*Work item*: Below is a listing. Set down exactly the lines from the one containing "orange round brick E12" through the one containing "orange brick D10:F10", both ends included, and leave out the rest.

*Record extracts*:
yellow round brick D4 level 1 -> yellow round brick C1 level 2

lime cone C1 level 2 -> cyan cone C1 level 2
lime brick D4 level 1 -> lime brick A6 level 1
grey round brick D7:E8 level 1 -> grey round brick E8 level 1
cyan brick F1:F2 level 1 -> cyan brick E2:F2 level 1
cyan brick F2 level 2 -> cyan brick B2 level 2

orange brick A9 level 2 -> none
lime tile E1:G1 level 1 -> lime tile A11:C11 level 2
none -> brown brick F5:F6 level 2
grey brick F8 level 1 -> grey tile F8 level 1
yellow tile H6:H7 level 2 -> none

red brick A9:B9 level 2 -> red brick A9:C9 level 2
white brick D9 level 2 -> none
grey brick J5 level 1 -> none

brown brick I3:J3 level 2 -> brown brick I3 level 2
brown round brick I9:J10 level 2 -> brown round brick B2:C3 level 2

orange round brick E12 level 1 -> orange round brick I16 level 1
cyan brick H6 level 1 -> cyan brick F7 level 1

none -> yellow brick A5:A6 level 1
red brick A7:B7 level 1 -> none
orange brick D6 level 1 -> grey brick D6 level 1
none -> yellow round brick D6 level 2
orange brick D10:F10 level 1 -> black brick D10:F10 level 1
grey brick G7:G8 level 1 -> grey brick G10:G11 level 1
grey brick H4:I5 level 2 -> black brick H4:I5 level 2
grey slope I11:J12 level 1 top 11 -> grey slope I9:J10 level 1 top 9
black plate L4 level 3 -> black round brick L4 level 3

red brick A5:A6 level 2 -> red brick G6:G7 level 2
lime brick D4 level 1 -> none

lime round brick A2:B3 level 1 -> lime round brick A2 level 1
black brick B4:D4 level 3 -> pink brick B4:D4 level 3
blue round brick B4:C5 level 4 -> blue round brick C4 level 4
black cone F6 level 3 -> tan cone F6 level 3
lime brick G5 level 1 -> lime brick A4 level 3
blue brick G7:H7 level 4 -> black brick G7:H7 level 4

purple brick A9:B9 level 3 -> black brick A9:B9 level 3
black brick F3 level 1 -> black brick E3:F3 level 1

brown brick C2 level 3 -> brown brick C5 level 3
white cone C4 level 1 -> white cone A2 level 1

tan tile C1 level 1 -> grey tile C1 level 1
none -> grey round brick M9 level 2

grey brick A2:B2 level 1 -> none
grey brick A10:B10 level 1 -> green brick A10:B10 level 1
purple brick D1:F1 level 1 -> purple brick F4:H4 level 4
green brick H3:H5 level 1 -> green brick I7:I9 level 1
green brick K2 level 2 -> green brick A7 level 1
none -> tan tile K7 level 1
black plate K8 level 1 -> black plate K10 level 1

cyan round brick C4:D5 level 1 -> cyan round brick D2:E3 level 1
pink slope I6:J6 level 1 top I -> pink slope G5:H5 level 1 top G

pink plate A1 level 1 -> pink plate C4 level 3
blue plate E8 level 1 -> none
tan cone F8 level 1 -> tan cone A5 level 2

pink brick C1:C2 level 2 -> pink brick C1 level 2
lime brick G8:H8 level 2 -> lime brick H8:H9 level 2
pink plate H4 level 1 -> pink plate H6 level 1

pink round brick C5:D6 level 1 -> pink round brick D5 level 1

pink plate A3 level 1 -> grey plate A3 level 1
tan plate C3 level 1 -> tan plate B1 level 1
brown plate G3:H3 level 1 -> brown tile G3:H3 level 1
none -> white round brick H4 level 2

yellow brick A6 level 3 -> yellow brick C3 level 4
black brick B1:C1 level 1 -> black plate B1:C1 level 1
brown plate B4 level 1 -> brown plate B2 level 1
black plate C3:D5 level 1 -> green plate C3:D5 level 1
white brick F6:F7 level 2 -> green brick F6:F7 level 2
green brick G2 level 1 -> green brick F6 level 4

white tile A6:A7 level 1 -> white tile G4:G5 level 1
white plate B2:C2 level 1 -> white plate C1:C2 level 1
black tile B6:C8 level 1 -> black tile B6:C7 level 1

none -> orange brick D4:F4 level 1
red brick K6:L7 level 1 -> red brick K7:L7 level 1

*Result of this task*:
orange round brick E12 level 1 -> orange round brick I16 level 1
cyan brick H6 level 1 -> cyan brick F7 level 1

none -> yellow brick A5:A6 level 1
red brick A7:B7 level 1 -> none
orange brick D6 level 1 -> grey brick D6 level 1
none -> yellow round brick D6 level 2
orange brick D10:F10 level 1 -> black brick D10:F10 level 1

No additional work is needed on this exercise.